■ Your instructions
Edit the items below, changing every "brown murky water" to "muddy brown water" and keeping all other text unchanged. Omit the pictures from your version.

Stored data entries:
##############################

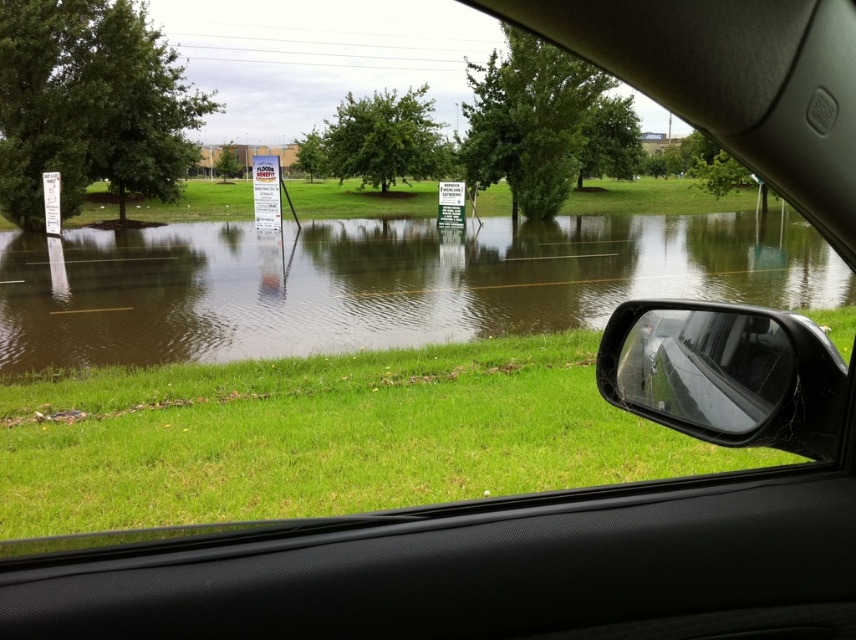
Where is `brown murky water at lower left`? brown murky water at lower left is located at coordinates tap(379, 282).

Does brown murky water at lower left have a smaller size compared to transparent glass side mirror at lower right?

Actually, brown murky water at lower left might be larger than transparent glass side mirror at lower right.

Between point (62, 305) and point (736, 364), which one is positioned in front?

Point (736, 364) is more forward.

Identify the location of brown murky water at lower left. (379, 282).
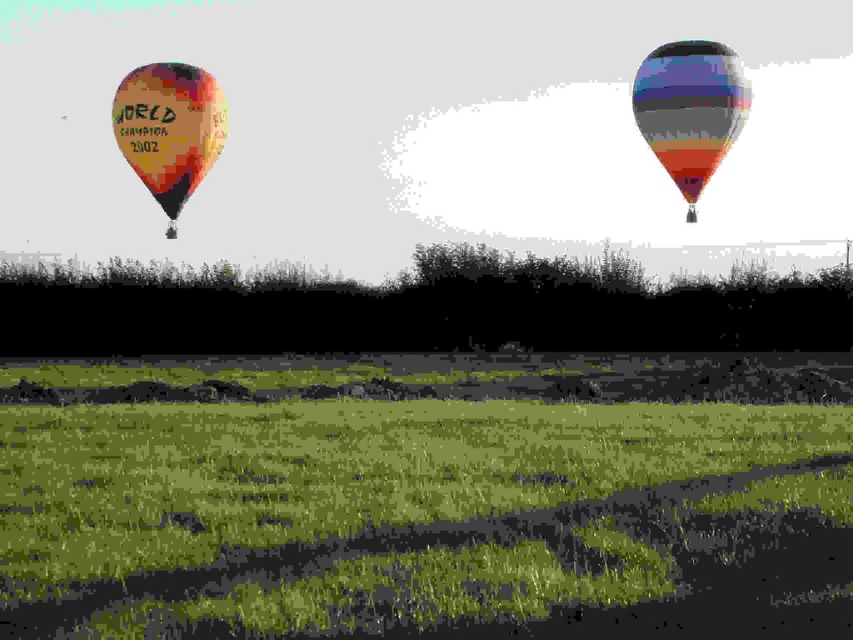
Question: Which is nearer to the multicolored fabric balloon at left?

##############################

■ Solution
Where is `muddy brown water at lower left`? muddy brown water at lower left is located at coordinates tap(379, 282).

Does muddy brown water at lower left have a smaller size compared to transparent glass side mirror at lower right?

Actually, muddy brown water at lower left might be larger than transparent glass side mirror at lower right.

Between point (62, 305) and point (736, 364), which one is positioned in front?

Point (736, 364) is more forward.

Identify the location of muddy brown water at lower left. (379, 282).
Question: Which is nearer to the multicolored fabric balloon at left?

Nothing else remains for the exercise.